[Supplied information]
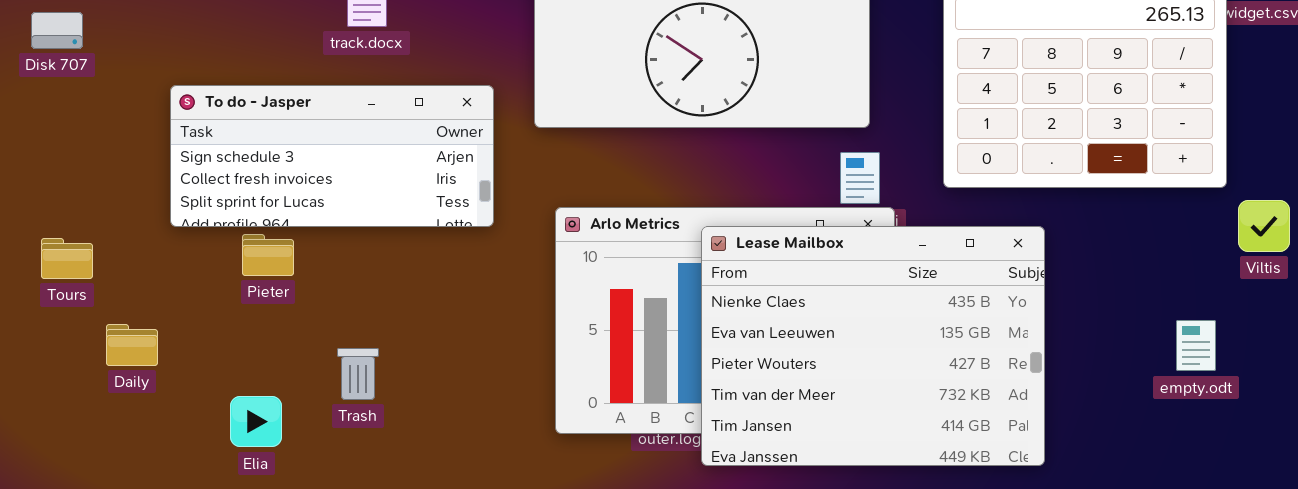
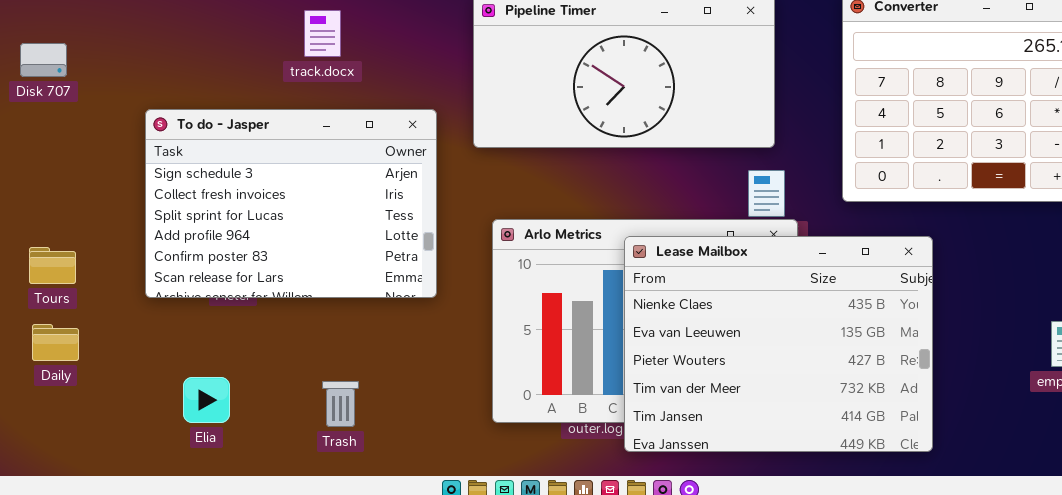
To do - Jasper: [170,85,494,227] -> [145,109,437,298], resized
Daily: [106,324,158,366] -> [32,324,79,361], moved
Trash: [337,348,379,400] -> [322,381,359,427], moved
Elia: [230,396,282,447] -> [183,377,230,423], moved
==
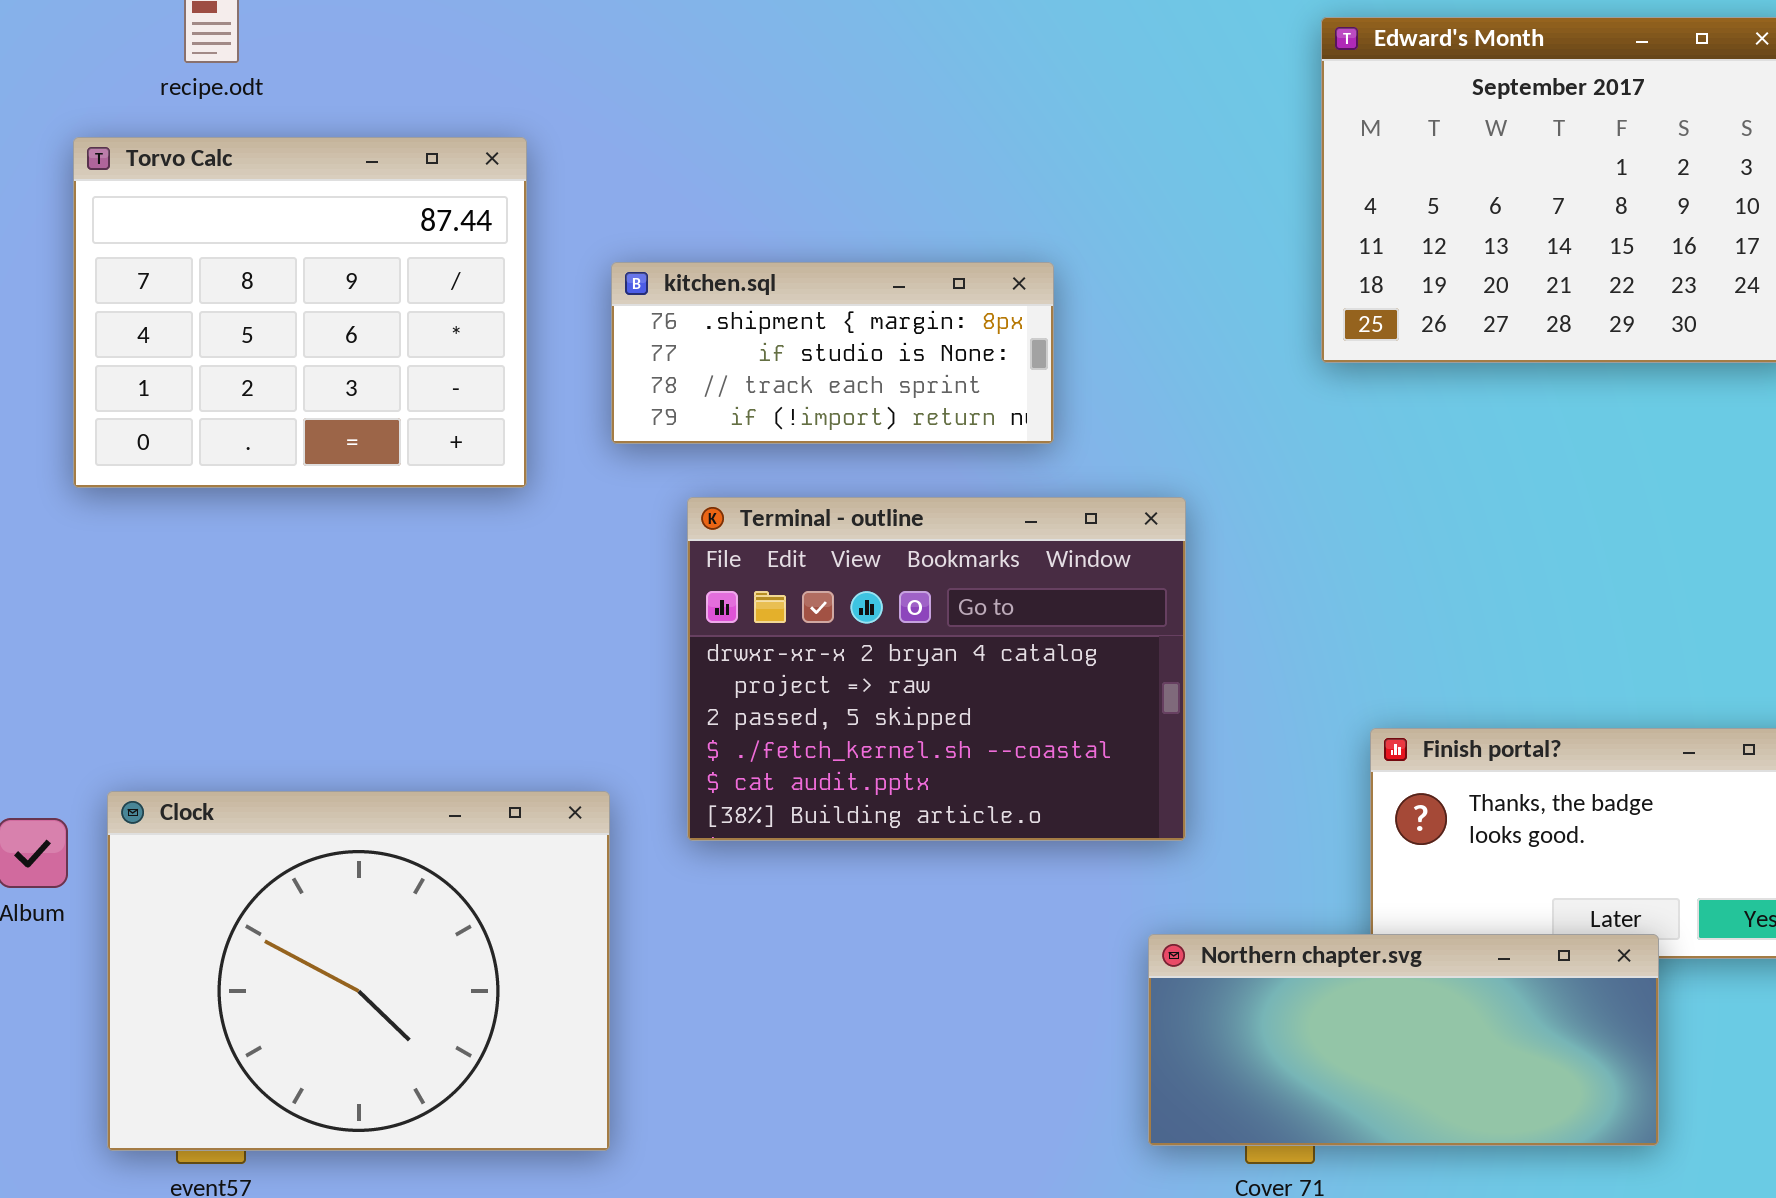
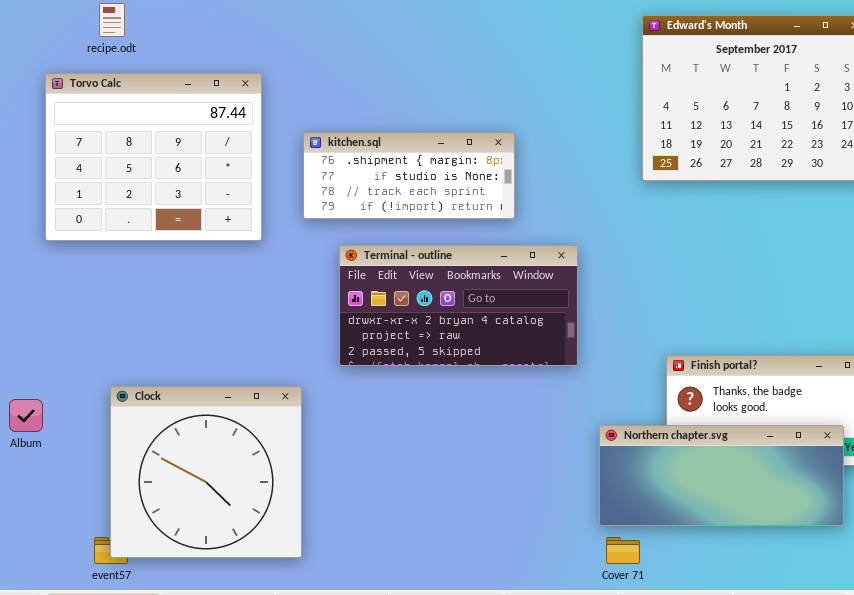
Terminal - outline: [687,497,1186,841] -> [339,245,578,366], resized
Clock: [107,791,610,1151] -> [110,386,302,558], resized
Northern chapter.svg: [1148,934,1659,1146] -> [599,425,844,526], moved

[Exercise goal]
Produce only the lines from the line containing "Daily: [106,324,158,366] ->" through the line containing "Elia: [230,396,282,447] ->", inclusive of both, exactly as they stand in the entries above.

[Solved problem]
Daily: [106,324,158,366] -> [32,324,79,361], moved
Trash: [337,348,379,400] -> [322,381,359,427], moved
Elia: [230,396,282,447] -> [183,377,230,423], moved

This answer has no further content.